### WORK TO BE COMPLETED
The answer must be a word-for-word copy of the records below, with every picture left out.

── DATASET ──

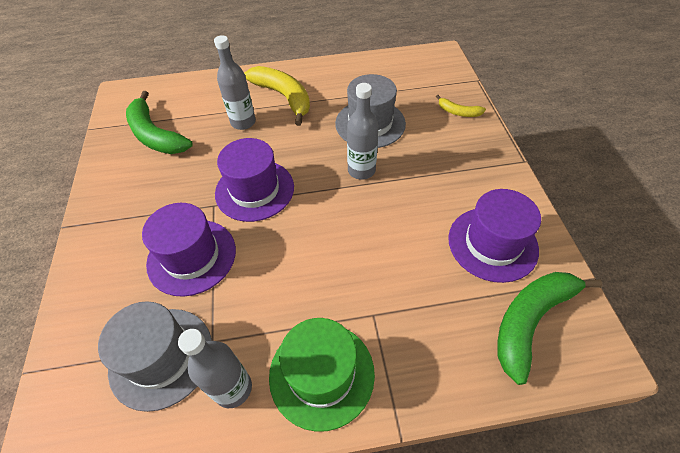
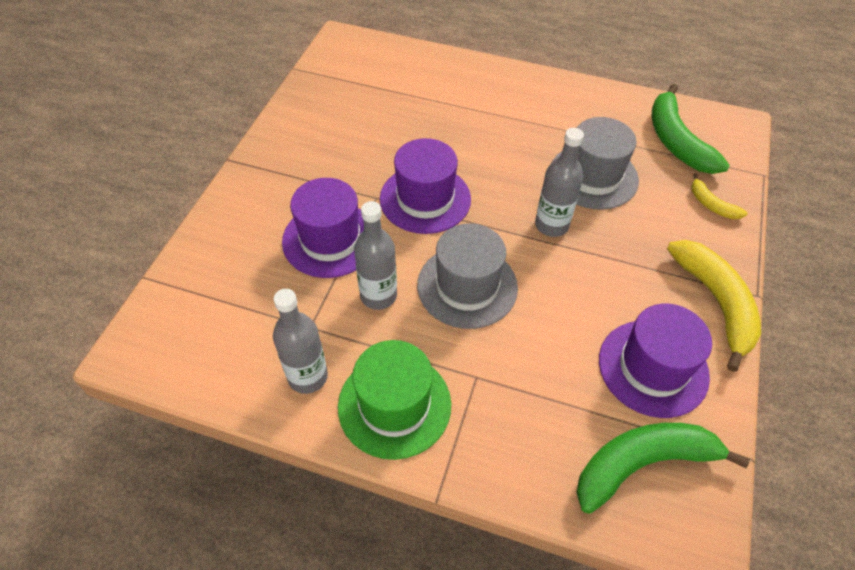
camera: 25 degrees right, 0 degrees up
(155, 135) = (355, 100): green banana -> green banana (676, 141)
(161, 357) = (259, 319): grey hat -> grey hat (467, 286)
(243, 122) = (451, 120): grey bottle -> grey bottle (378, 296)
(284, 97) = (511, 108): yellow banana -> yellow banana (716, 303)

───

### TASK RESPONSE
camera: 25 degrees right, 0 degrees up
(155, 135) = (355, 100): green banana -> green banana (676, 141)
(161, 357) = (259, 319): grey hat -> grey hat (467, 286)
(243, 122) = (451, 120): grey bottle -> grey bottle (378, 296)
(284, 97) = (511, 108): yellow banana -> yellow banana (716, 303)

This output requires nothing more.